[Task inputs — start]

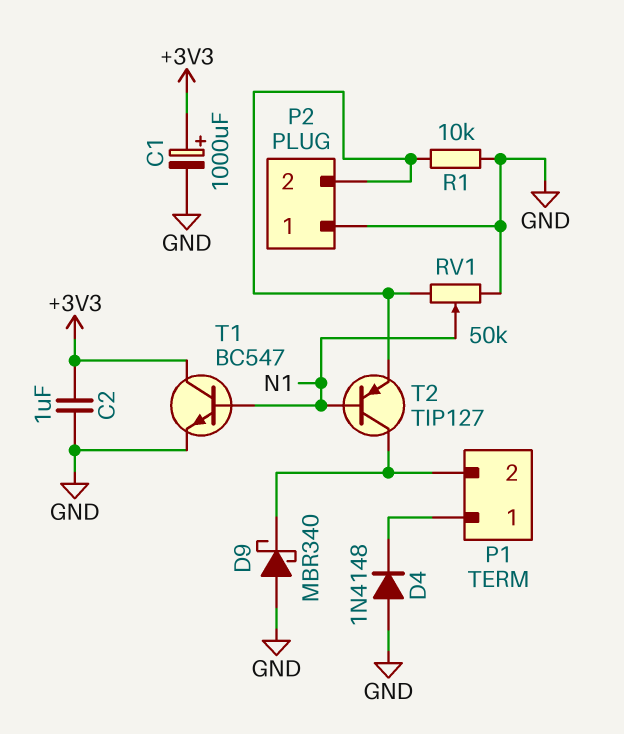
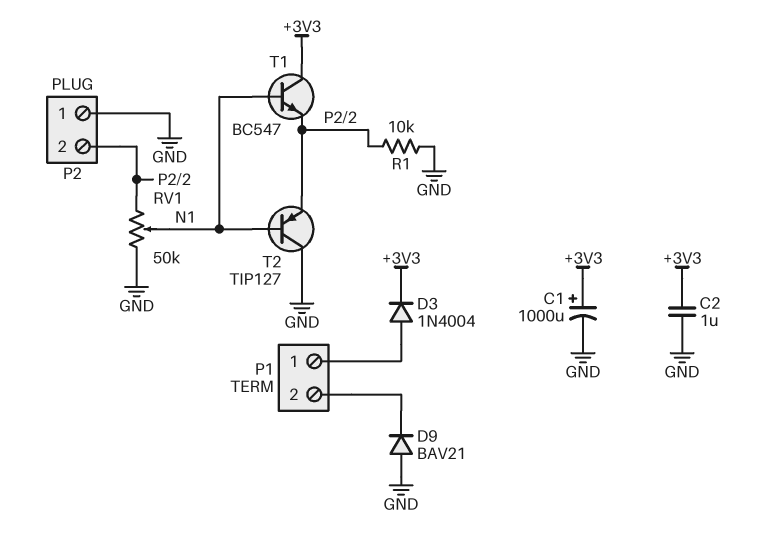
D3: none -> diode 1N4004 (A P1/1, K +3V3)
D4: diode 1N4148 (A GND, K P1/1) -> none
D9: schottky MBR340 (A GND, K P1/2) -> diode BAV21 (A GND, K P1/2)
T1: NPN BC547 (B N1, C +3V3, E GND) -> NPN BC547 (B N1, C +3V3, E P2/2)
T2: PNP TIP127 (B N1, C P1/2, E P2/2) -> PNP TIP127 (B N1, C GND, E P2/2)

[Task inputs — finish]

§ **Required action**
Since only the text is needed, retype the data above exactly and omit the pictures.

§ **Output for this task**
D3: none -> diode 1N4004 (A P1/1, K +3V3)
D4: diode 1N4148 (A GND, K P1/1) -> none
D9: schottky MBR340 (A GND, K P1/2) -> diode BAV21 (A GND, K P1/2)
T1: NPN BC547 (B N1, C +3V3, E GND) -> NPN BC547 (B N1, C +3V3, E P2/2)
T2: PNP TIP127 (B N1, C P1/2, E P2/2) -> PNP TIP127 (B N1, C GND, E P2/2)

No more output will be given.